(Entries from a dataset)
....

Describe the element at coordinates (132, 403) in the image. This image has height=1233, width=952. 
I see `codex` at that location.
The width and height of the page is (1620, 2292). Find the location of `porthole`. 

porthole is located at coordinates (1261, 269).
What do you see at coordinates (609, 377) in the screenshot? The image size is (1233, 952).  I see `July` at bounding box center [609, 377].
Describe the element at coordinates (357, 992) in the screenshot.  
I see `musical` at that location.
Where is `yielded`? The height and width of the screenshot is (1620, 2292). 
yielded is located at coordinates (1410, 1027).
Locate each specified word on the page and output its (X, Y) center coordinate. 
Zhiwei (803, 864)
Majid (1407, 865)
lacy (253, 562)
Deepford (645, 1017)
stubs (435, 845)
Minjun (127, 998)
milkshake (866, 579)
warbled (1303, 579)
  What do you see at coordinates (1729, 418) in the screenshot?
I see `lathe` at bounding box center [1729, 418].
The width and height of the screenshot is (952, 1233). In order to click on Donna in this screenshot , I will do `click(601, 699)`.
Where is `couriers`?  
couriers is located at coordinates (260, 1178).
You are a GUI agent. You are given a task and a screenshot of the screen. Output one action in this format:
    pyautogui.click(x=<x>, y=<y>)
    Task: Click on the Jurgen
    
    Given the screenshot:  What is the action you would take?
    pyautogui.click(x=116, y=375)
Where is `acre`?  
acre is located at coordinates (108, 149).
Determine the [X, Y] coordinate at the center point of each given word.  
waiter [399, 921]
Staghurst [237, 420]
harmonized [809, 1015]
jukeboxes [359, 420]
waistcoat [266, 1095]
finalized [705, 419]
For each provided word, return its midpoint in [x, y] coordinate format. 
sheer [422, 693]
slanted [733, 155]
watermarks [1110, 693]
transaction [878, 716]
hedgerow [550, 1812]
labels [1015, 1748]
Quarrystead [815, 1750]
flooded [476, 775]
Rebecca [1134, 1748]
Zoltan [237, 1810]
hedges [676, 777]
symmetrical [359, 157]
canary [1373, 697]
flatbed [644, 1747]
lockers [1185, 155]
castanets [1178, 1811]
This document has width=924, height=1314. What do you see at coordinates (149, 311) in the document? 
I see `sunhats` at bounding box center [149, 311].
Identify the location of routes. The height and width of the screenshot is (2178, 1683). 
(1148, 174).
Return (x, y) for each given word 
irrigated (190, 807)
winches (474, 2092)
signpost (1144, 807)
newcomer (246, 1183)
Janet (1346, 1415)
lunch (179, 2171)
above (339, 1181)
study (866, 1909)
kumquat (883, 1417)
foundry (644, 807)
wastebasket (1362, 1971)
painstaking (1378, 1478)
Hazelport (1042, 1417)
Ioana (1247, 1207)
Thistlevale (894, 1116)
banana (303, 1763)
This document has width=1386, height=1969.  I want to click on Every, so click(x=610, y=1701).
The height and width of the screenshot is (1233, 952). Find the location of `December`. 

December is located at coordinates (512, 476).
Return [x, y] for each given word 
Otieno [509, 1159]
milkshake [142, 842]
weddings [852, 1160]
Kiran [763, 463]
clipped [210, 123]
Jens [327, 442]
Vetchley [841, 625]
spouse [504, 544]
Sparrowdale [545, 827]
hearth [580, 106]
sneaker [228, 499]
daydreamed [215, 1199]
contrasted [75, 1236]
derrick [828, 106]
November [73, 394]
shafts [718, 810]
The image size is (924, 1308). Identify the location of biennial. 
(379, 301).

....

Given exercise.
Rewrite the entries above as a numbered list, omitting blank lines, starting at the line that contains "Determine the [X, Y]" and ending after the line that contains "This document has width=1386, height=1969.".

Exercise solution.
1. Determine the [X, Y] coordinate at the center point of each given word.  
2. waiter [399, 921]
3. Staghurst [237, 420]
4. harmonized [809, 1015]
5. jukeboxes [359, 420]
6. waistcoat [266, 1095]
7. finalized [705, 419]
8. For each provided word, return its midpoint in [x, y] coordinate format. 
9. sheer [422, 693]
10. slanted [733, 155]
11. watermarks [1110, 693]
12. transaction [878, 716]
13. hedgerow [550, 1812]
14. labels [1015, 1748]
15. Quarrystead [815, 1750]
16. flooded [476, 775]
17. Rebecca [1134, 1748]
18. Zoltan [237, 1810]
19. hedges [676, 777]
20. symmetrical [359, 157]
21. canary [1373, 697]
22. flatbed [644, 1747]
23. lockers [1185, 155]
24. castanets [1178, 1811]
25. This document has width=924, height=1314. What do you see at coordinates (149, 311) in the document? 
26. I see `sunhats` at bounding box center [149, 311].
27. Identify the location of routes. The height and width of the screenshot is (2178, 1683). 
28. (1148, 174).
29. Return (x, y) for each given word 
30. irrigated (190, 807)
31. winches (474, 2092)
32. signpost (1144, 807)
33. newcomer (246, 1183)
34. Janet (1346, 1415)
35. lunch (179, 2171)
36. above (339, 1181)
37. study (866, 1909)
38. kumquat (883, 1417)
39. foundry (644, 807)
40. wastebasket (1362, 1971)
41. painstaking (1378, 1478)
42. Hazelport (1042, 1417)
43. Ioana (1247, 1207)
44. Thistlevale (894, 1116)
45. banana (303, 1763)
46. This document has width=1386, height=1969.  I want to click on Every, so click(x=610, y=1701).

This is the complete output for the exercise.